Records to use:
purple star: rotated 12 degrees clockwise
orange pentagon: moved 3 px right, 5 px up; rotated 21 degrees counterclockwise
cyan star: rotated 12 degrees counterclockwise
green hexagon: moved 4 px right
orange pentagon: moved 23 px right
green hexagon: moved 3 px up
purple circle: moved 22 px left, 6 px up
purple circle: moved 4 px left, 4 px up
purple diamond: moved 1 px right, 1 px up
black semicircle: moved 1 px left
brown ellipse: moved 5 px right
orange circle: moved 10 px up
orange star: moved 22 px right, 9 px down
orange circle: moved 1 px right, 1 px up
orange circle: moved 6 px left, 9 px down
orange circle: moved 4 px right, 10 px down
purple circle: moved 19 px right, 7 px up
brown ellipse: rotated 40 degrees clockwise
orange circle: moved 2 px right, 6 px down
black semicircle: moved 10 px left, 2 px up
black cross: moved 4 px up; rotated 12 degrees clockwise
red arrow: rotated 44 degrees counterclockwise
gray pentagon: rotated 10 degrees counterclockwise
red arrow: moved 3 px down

What is being asked: Reproduce all of the records above, word for word and in the same order.

Answer in full:
purple star: rotated 12 degrees clockwise
orange pentagon: moved 3 px right, 5 px up; rotated 21 degrees counterclockwise
cyan star: rotated 12 degrees counterclockwise
green hexagon: moved 4 px right
orange pentagon: moved 23 px right
green hexagon: moved 3 px up
purple circle: moved 22 px left, 6 px up
purple circle: moved 4 px left, 4 px up
purple diamond: moved 1 px right, 1 px up
black semicircle: moved 1 px left
brown ellipse: moved 5 px right
orange circle: moved 10 px up
orange star: moved 22 px right, 9 px down
orange circle: moved 1 px right, 1 px up
orange circle: moved 6 px left, 9 px down
orange circle: moved 4 px right, 10 px down
purple circle: moved 19 px right, 7 px up
brown ellipse: rotated 40 degrees clockwise
orange circle: moved 2 px right, 6 px down
black semicircle: moved 10 px left, 2 px up
black cross: moved 4 px up; rotated 12 degrees clockwise
red arrow: rotated 44 degrees counterclockwise
gray pentagon: rotated 10 degrees counterclockwise
red arrow: moved 3 px down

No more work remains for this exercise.